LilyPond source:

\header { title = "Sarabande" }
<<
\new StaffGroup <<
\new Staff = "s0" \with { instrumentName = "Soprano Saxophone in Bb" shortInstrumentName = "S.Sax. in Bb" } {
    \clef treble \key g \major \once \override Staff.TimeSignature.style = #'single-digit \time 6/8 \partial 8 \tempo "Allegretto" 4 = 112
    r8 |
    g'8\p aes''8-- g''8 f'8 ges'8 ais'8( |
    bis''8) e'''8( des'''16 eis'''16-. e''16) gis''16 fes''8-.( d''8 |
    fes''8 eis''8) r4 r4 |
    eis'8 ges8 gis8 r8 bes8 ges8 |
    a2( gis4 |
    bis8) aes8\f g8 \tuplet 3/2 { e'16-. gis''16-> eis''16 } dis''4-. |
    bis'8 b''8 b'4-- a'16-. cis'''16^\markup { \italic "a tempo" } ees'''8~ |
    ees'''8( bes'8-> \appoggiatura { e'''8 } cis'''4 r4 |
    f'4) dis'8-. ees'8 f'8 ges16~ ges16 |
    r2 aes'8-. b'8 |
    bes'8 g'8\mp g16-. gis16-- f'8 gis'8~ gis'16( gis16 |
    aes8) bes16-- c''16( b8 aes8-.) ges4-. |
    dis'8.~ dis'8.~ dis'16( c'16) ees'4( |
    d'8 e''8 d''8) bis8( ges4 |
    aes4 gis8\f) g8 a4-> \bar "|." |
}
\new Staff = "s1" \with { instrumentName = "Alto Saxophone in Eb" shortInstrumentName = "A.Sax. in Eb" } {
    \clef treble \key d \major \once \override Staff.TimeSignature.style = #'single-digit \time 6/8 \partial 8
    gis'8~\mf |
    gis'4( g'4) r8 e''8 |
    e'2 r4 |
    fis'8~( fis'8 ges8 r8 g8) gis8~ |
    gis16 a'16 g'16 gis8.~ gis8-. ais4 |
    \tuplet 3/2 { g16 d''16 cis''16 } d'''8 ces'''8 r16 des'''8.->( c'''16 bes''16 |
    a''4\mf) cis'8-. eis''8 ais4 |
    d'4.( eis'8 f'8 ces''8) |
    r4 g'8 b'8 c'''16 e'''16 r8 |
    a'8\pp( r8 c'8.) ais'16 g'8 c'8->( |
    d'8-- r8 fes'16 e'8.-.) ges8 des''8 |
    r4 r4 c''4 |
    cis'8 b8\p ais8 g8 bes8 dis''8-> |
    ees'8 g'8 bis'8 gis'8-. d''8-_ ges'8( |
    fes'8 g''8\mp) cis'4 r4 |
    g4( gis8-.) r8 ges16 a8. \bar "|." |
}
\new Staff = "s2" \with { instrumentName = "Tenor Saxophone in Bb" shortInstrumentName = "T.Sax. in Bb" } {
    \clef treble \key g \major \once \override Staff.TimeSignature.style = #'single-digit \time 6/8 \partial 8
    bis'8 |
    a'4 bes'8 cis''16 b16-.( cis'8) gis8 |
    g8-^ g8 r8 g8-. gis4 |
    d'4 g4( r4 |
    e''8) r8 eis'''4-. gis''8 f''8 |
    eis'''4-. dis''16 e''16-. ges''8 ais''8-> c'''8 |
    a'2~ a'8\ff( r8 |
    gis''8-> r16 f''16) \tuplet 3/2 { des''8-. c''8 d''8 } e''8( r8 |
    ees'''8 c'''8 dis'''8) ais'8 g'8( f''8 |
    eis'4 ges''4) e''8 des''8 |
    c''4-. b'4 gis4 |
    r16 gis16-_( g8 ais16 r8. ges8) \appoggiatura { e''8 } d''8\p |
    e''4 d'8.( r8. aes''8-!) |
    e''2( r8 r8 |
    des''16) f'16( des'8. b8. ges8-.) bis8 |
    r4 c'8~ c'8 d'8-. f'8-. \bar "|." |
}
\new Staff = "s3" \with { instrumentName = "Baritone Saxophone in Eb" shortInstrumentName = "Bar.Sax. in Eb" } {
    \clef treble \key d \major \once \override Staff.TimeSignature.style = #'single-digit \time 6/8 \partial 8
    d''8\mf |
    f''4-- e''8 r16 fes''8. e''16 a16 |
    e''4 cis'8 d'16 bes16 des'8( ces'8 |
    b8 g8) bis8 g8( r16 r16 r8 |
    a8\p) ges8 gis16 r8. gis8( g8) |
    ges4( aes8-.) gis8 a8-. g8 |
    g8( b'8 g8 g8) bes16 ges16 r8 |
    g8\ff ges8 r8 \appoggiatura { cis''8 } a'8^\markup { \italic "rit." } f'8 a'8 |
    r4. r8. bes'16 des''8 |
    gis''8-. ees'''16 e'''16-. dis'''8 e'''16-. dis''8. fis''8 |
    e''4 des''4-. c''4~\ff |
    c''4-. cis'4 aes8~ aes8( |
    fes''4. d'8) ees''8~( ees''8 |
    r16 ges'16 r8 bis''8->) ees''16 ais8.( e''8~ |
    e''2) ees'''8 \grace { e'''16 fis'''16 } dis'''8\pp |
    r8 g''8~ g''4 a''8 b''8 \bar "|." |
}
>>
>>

**DO THIS:** Report every line in the rows above that contains the string "TimeSignature", matching case exactly.

**SOLUTION TO THIS PROBLEM:**
    \clef treble \key g \major \once \override Staff.TimeSignature.style = #'single-digit \time 6/8 \partial 8 \tempo "Allegretto" 4 = 112
    \clef treble \key d \major \once \override Staff.TimeSignature.style = #'single-digit \time 6/8 \partial 8
    \clef treble \key g \major \once \override Staff.TimeSignature.style = #'single-digit \time 6/8 \partial 8
    \clef treble \key d \major \once \override Staff.TimeSignature.style = #'single-digit \time 6/8 \partial 8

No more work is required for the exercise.